* _TASK DETAILS_: The records below need to be repeated exactly, though not their pictures.

* _INPUT DATA_:
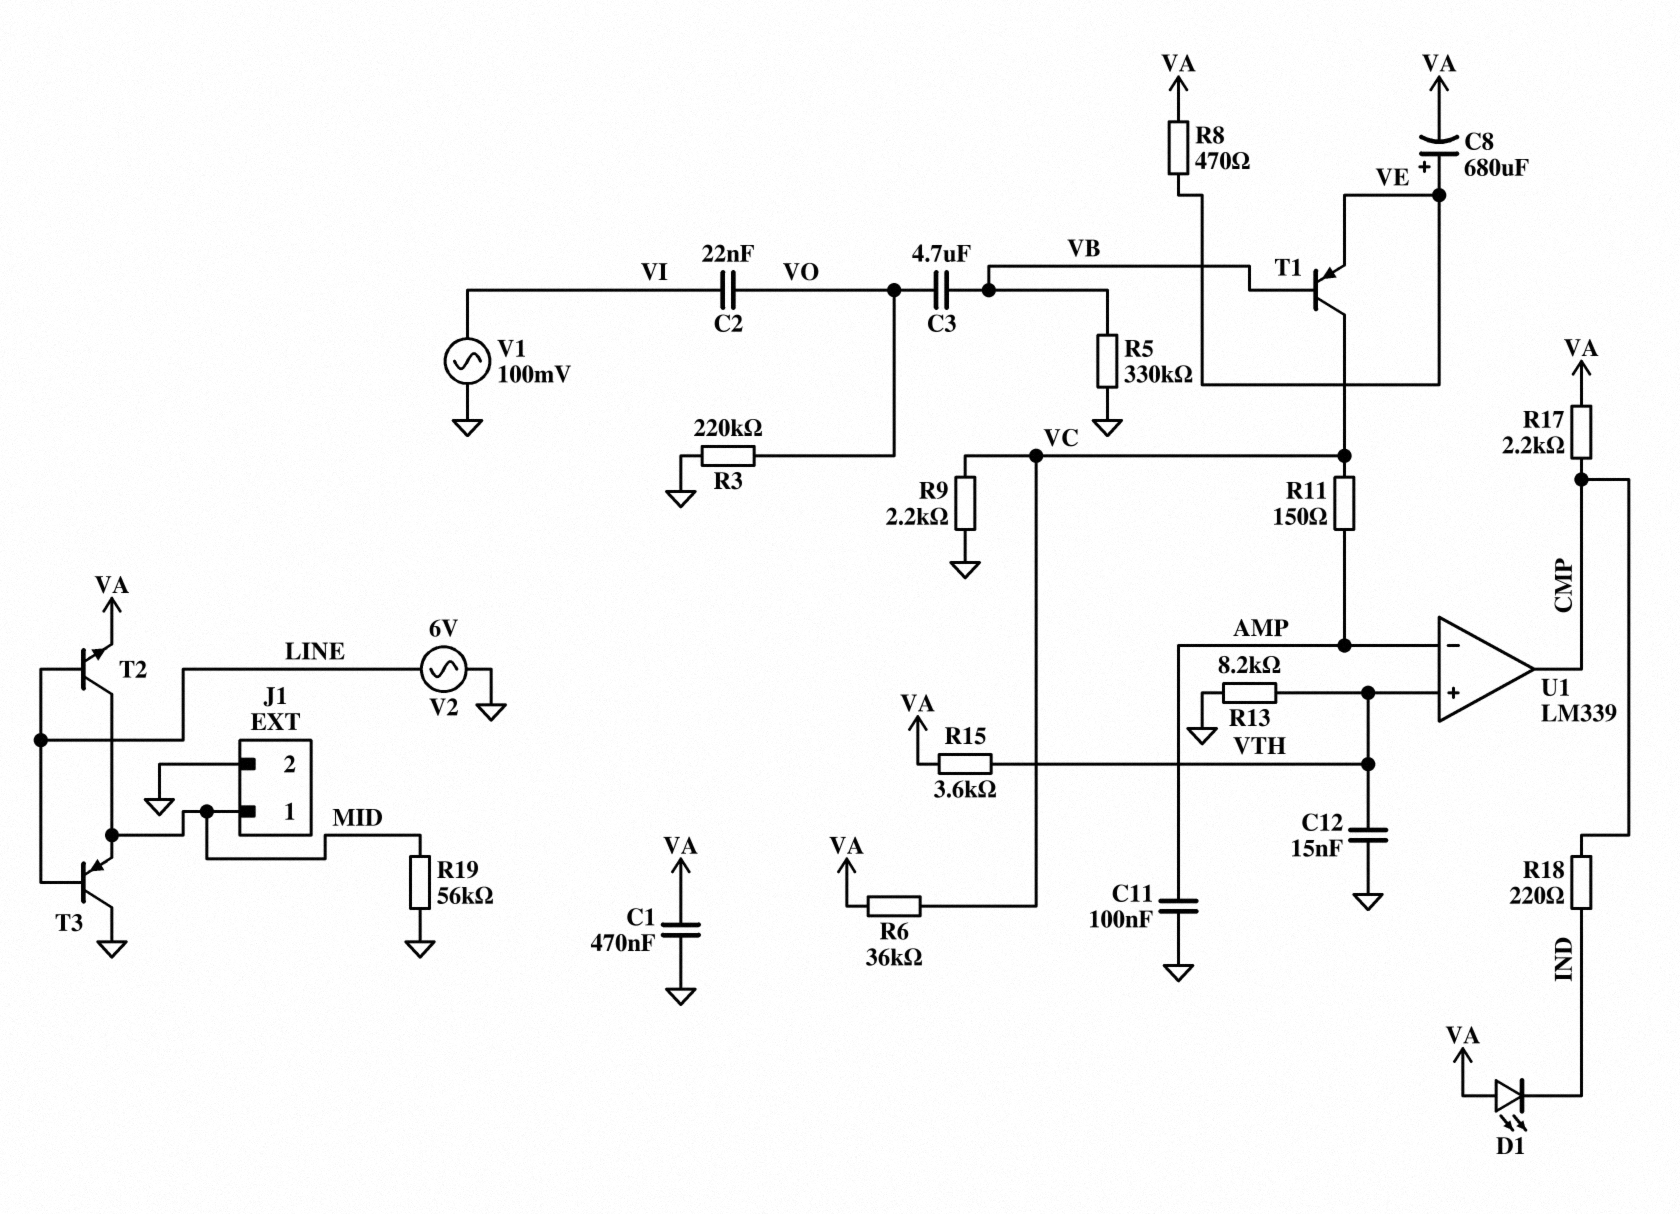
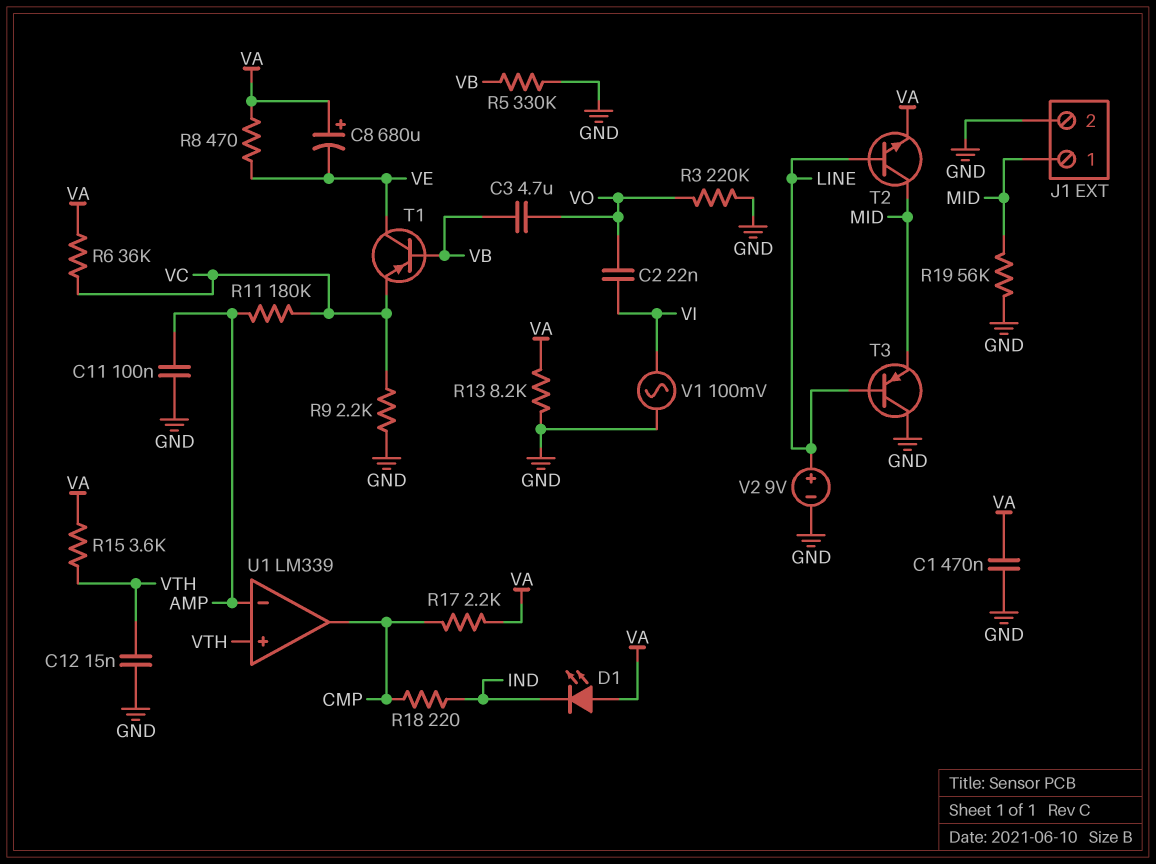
C8: 680uF (plus VE, minus VA) -> 680uF (plus VA, minus VE)
R11: 150 (AMP, VC) -> 180k (AMP, VC)
R13: 8.2k (GND, VTH) -> 8.2k (GND, VA)
T1: PNP (B VB, C VC, E VE) -> PNP (B VB, C VE, E VC)
V2: AC 6V (GND, LINE) -> 9V (plus LINE, minus GND)

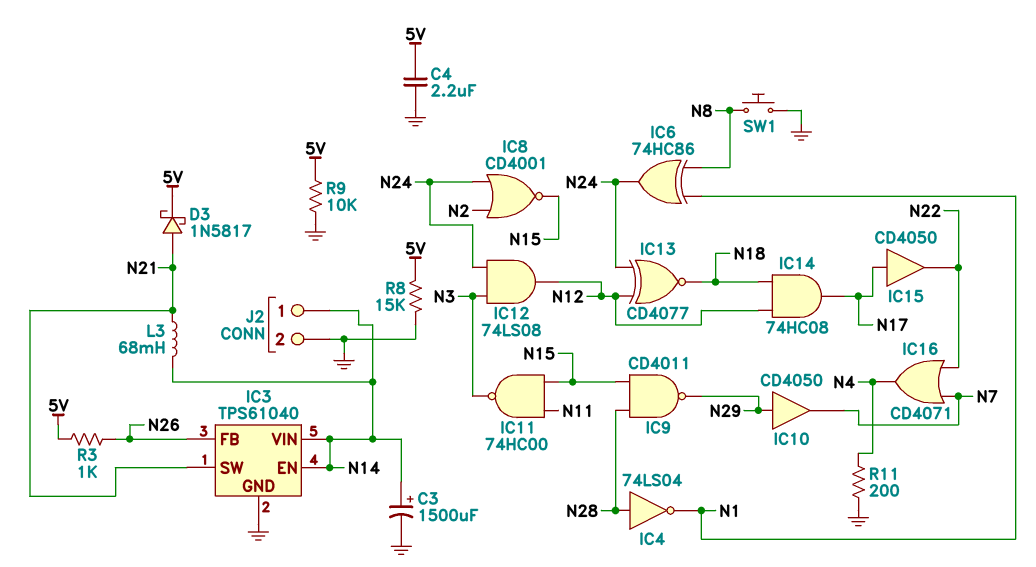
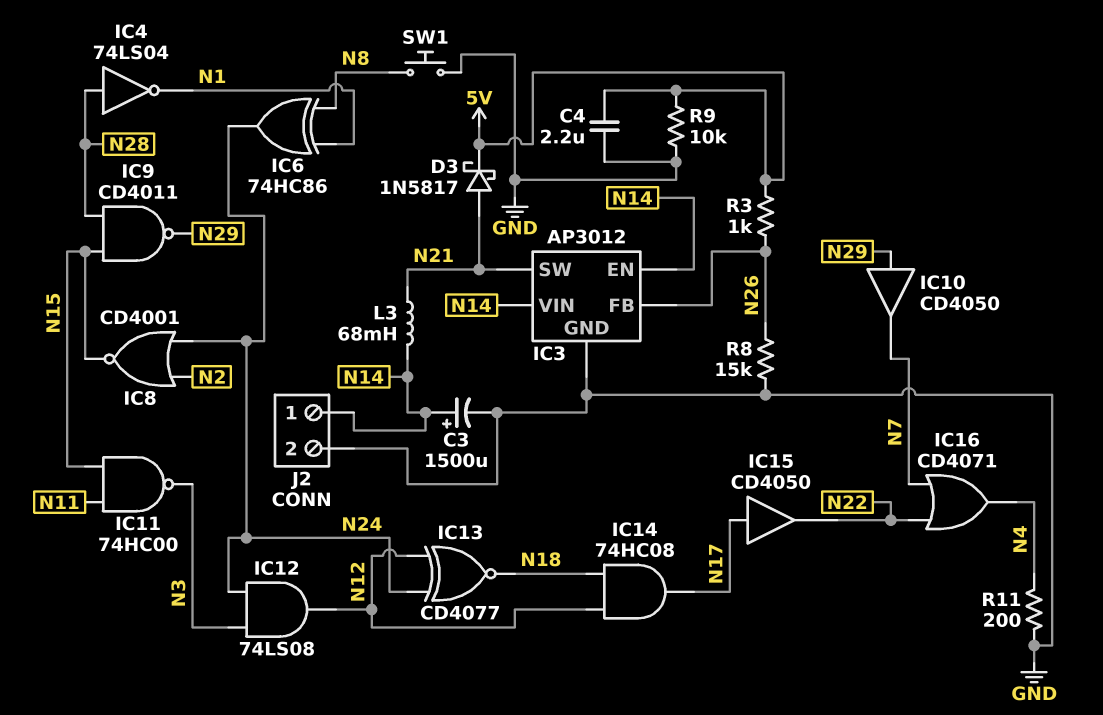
IC3: TPS61040 -> AP3012
R8: 15k (5V, GND) -> 15k (GND, N26)

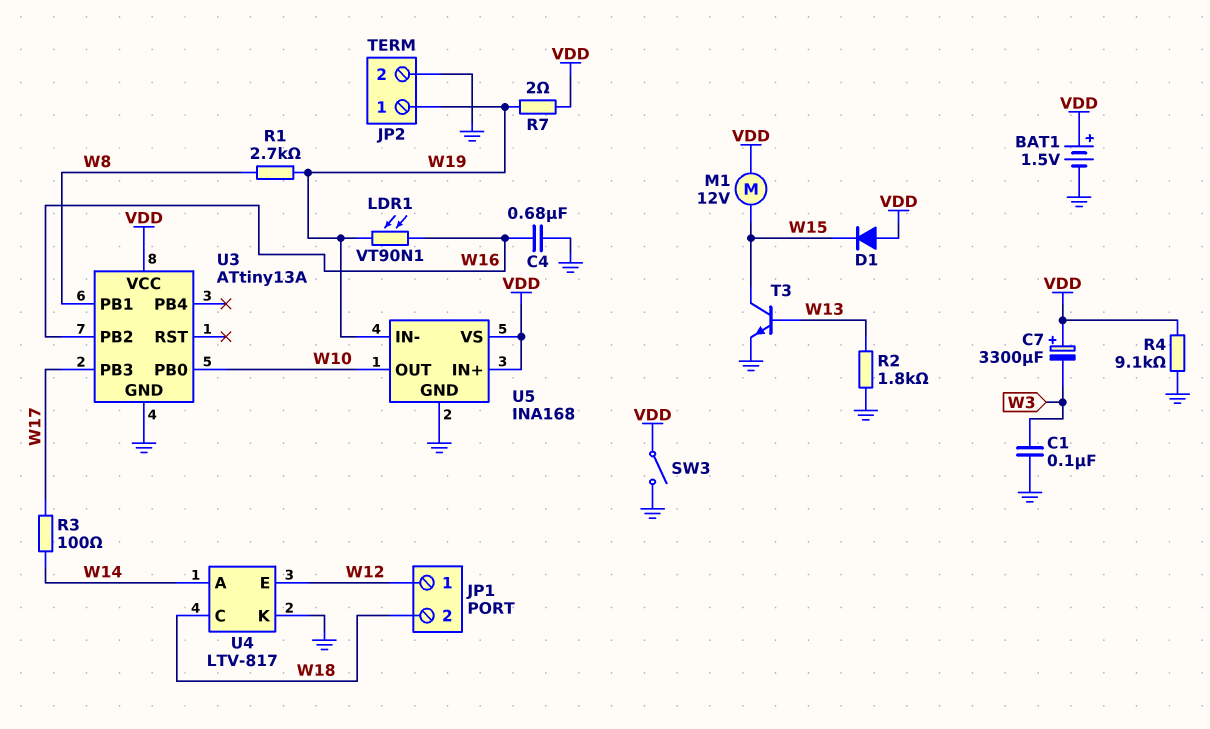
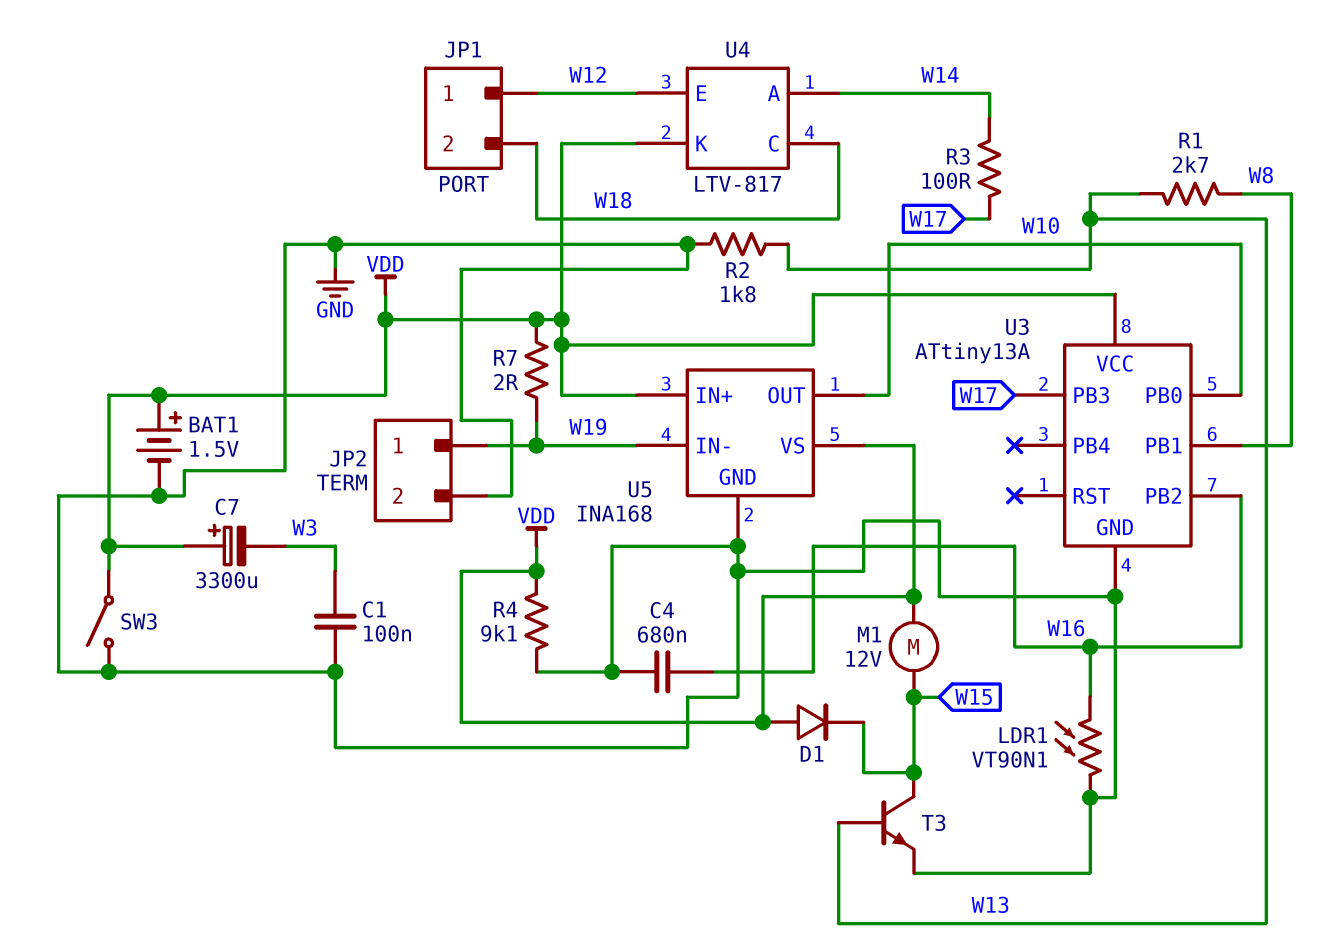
LDR1: VT90N1 (W16, W19) -> VT90N1 (GND, W16)
R1: 2.7k (W8, W19) -> 2.7k (W8, W13)
U4 pin K: GND -> VDD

* _RESULT FOR THIS TASK_:
C8: 680uF (plus VE, minus VA) -> 680uF (plus VA, minus VE)
R11: 150 (AMP, VC) -> 180k (AMP, VC)
R13: 8.2k (GND, VTH) -> 8.2k (GND, VA)
T1: PNP (B VB, C VC, E VE) -> PNP (B VB, C VE, E VC)
V2: AC 6V (GND, LINE) -> 9V (plus LINE, minus GND)

IC3: TPS61040 -> AP3012
R8: 15k (5V, GND) -> 15k (GND, N26)

LDR1: VT90N1 (W16, W19) -> VT90N1 (GND, W16)
R1: 2.7k (W8, W19) -> 2.7k (W8, W13)
U4 pin K: GND -> VDD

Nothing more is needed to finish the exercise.